BEGIN Material provided

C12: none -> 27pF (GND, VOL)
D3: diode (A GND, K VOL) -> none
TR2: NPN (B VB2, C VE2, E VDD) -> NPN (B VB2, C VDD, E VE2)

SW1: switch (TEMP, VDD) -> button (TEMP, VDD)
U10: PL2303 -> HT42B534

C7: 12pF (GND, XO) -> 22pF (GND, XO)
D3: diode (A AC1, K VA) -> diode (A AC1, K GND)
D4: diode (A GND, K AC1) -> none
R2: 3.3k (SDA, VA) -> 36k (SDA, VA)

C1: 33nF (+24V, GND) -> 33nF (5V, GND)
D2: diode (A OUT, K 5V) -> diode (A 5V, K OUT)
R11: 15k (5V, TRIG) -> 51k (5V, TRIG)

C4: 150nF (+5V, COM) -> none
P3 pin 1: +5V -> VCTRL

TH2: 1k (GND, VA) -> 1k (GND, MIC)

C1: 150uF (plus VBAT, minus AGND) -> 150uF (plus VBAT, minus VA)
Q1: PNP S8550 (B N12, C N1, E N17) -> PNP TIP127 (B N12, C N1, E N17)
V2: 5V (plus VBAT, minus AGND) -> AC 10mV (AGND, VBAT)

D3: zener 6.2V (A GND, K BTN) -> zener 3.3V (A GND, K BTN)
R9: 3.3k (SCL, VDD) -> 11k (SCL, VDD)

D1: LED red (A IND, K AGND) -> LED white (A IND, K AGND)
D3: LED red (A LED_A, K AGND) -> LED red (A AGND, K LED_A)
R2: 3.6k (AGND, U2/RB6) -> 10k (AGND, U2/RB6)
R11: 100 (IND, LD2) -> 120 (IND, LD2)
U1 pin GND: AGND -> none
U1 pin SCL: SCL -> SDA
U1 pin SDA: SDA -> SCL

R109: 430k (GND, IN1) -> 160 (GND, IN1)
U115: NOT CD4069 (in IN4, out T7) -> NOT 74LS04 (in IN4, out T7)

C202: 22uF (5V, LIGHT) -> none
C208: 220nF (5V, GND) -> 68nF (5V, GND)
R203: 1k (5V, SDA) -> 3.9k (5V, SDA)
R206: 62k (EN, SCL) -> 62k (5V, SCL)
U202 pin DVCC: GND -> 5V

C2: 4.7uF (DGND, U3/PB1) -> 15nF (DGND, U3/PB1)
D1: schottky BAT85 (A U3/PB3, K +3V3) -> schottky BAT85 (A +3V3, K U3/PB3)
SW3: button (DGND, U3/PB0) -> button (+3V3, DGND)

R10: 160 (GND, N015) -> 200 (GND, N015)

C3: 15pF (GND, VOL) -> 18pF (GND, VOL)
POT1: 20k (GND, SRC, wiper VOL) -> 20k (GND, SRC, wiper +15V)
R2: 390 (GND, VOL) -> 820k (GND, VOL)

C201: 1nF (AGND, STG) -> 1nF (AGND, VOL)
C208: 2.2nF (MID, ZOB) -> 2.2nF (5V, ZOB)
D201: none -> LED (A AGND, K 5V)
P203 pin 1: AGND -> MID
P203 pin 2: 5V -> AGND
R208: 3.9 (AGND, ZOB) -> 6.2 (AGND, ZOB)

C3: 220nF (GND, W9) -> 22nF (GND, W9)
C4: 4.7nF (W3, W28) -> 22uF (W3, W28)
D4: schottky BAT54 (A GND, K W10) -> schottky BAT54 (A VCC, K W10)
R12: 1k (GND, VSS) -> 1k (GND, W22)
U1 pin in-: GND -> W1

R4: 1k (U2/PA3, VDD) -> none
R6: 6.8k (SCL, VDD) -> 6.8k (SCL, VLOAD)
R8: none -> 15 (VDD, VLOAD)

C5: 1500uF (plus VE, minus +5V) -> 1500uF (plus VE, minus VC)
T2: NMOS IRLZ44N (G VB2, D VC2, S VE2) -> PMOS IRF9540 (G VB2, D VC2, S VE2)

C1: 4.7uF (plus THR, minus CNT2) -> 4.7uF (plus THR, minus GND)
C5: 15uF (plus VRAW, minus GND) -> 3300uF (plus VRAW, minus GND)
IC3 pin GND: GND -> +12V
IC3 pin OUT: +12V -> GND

END Material provided

> Try it
Your answer should be an exact transcription of the data above.

> Expected answer
C12: none -> 27pF (GND, VOL)
D3: diode (A GND, K VOL) -> none
TR2: NPN (B VB2, C VE2, E VDD) -> NPN (B VB2, C VDD, E VE2)

SW1: switch (TEMP, VDD) -> button (TEMP, VDD)
U10: PL2303 -> HT42B534

C7: 12pF (GND, XO) -> 22pF (GND, XO)
D3: diode (A AC1, K VA) -> diode (A AC1, K GND)
D4: diode (A GND, K AC1) -> none
R2: 3.3k (SDA, VA) -> 36k (SDA, VA)

C1: 33nF (+24V, GND) -> 33nF (5V, GND)
D2: diode (A OUT, K 5V) -> diode (A 5V, K OUT)
R11: 15k (5V, TRIG) -> 51k (5V, TRIG)

C4: 150nF (+5V, COM) -> none
P3 pin 1: +5V -> VCTRL

TH2: 1k (GND, VA) -> 1k (GND, MIC)

C1: 150uF (plus VBAT, minus AGND) -> 150uF (plus VBAT, minus VA)
Q1: PNP S8550 (B N12, C N1, E N17) -> PNP TIP127 (B N12, C N1, E N17)
V2: 5V (plus VBAT, minus AGND) -> AC 10mV (AGND, VBAT)

D3: zener 6.2V (A GND, K BTN) -> zener 3.3V (A GND, K BTN)
R9: 3.3k (SCL, VDD) -> 11k (SCL, VDD)

D1: LED red (A IND, K AGND) -> LED white (A IND, K AGND)
D3: LED red (A LED_A, K AGND) -> LED red (A AGND, K LED_A)
R2: 3.6k (AGND, U2/RB6) -> 10k (AGND, U2/RB6)
R11: 100 (IND, LD2) -> 120 (IND, LD2)
U1 pin GND: AGND -> none
U1 pin SCL: SCL -> SDA
U1 pin SDA: SDA -> SCL

R109: 430k (GND, IN1) -> 160 (GND, IN1)
U115: NOT CD4069 (in IN4, out T7) -> NOT 74LS04 (in IN4, out T7)

C202: 22uF (5V, LIGHT) -> none
C208: 220nF (5V, GND) -> 68nF (5V, GND)
R203: 1k (5V, SDA) -> 3.9k (5V, SDA)
R206: 62k (EN, SCL) -> 62k (5V, SCL)
U202 pin DVCC: GND -> 5V

C2: 4.7uF (DGND, U3/PB1) -> 15nF (DGND, U3/PB1)
D1: schottky BAT85 (A U3/PB3, K +3V3) -> schottky BAT85 (A +3V3, K U3/PB3)
SW3: button (DGND, U3/PB0) -> button (+3V3, DGND)

R10: 160 (GND, N015) -> 200 (GND, N015)

C3: 15pF (GND, VOL) -> 18pF (GND, VOL)
POT1: 20k (GND, SRC, wiper VOL) -> 20k (GND, SRC, wiper +15V)
R2: 390 (GND, VOL) -> 820k (GND, VOL)

C201: 1nF (AGND, STG) -> 1nF (AGND, VOL)
C208: 2.2nF (MID, ZOB) -> 2.2nF (5V, ZOB)
D201: none -> LED (A AGND, K 5V)
P203 pin 1: AGND -> MID
P203 pin 2: 5V -> AGND
R208: 3.9 (AGND, ZOB) -> 6.2 (AGND, ZOB)

C3: 220nF (GND, W9) -> 22nF (GND, W9)
C4: 4.7nF (W3, W28) -> 22uF (W3, W28)
D4: schottky BAT54 (A GND, K W10) -> schottky BAT54 (A VCC, K W10)
R12: 1k (GND, VSS) -> 1k (GND, W22)
U1 pin in-: GND -> W1

R4: 1k (U2/PA3, VDD) -> none
R6: 6.8k (SCL, VDD) -> 6.8k (SCL, VLOAD)
R8: none -> 15 (VDD, VLOAD)

C5: 1500uF (plus VE, minus +5V) -> 1500uF (plus VE, minus VC)
T2: NMOS IRLZ44N (G VB2, D VC2, S VE2) -> PMOS IRF9540 (G VB2, D VC2, S VE2)

C1: 4.7uF (plus THR, minus CNT2) -> 4.7uF (plus THR, minus GND)
C5: 15uF (plus VRAW, minus GND) -> 3300uF (plus VRAW, minus GND)
IC3 pin GND: GND -> +12V
IC3 pin OUT: +12V -> GND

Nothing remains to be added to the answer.